The data:

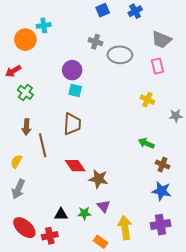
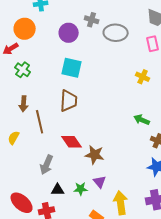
orange circle: (25, 40) -> (25, 29), moved
purple circle: (72, 70) -> (69, 33), moved
cyan square: (75, 90) -> (72, 68), size x1.5
gray arrow: (18, 189) -> (47, 165), moved

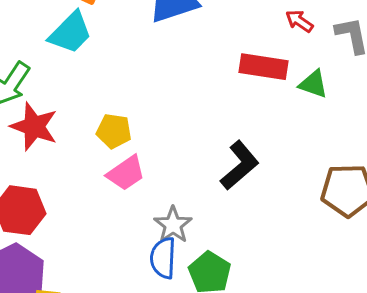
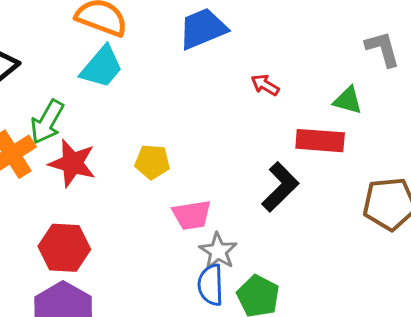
red arrow: (299, 21) -> (265, 85), moved
red rectangle: (263, 67) -> (320, 141), moved
pink trapezoid: (126, 173) -> (192, 215), moved, turned 30

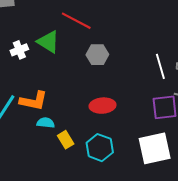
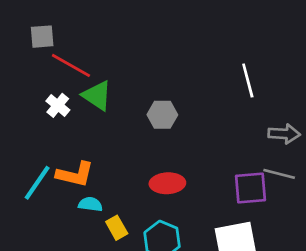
red line: (76, 21) -> (71, 65), moved
white cross: (19, 50) -> (58, 105), turned -30
white line: (160, 66) -> (248, 80), moved

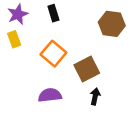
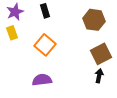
brown square: (87, 69) -> (101, 54), moved
black arrow: (95, 96) -> (99, 76), moved

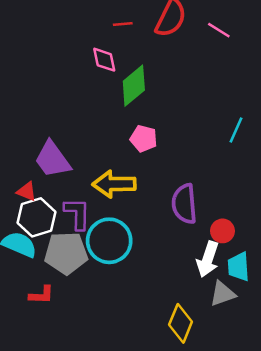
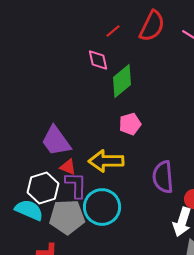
red line: (123, 24) -> (113, 31), turned -35
pink pentagon: (144, 139) -> (130, 124), turned -30
red triangle: (27, 192) -> (68, 167), moved

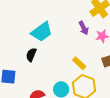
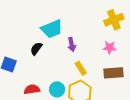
purple arrow: (84, 28) -> (72, 44), moved

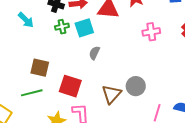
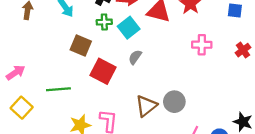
cyan square: (84, 28) -> (129, 28), turned -30
brown square: (40, 68) -> (81, 46), moved
red square: (70, 86) -> (103, 71), moved

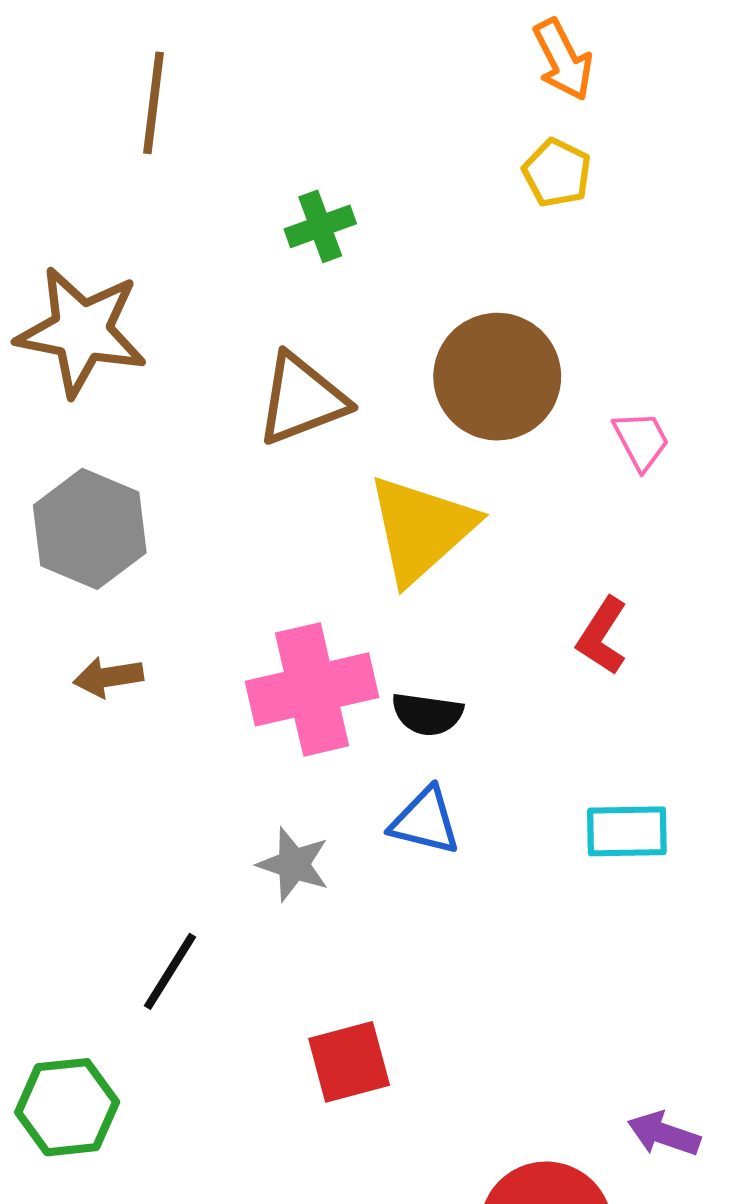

Exercise goal:
Omitting the images, transcribe every record exactly.

Output of the task:
orange circle: (25, 40) -> (25, 29), moved
purple circle: (72, 70) -> (69, 33), moved
cyan square: (75, 90) -> (72, 68), size x1.5
gray arrow: (18, 189) -> (47, 165), moved

red arrow: (299, 21) -> (265, 85), moved
red rectangle: (263, 67) -> (320, 141), moved
pink trapezoid: (126, 173) -> (192, 215), moved, turned 30

red line: (76, 21) -> (71, 65), moved
white cross: (19, 50) -> (58, 105), turned -30
white line: (160, 66) -> (248, 80), moved

brown square: (87, 69) -> (101, 54), moved
black arrow: (95, 96) -> (99, 76), moved

red line: (123, 24) -> (113, 31), turned -35
pink pentagon: (144, 139) -> (130, 124), turned -30
red triangle: (27, 192) -> (68, 167), moved

purple arrow: (84, 28) -> (72, 44), moved

cyan square: (84, 28) -> (129, 28), turned -30
brown square: (40, 68) -> (81, 46), moved
red square: (70, 86) -> (103, 71), moved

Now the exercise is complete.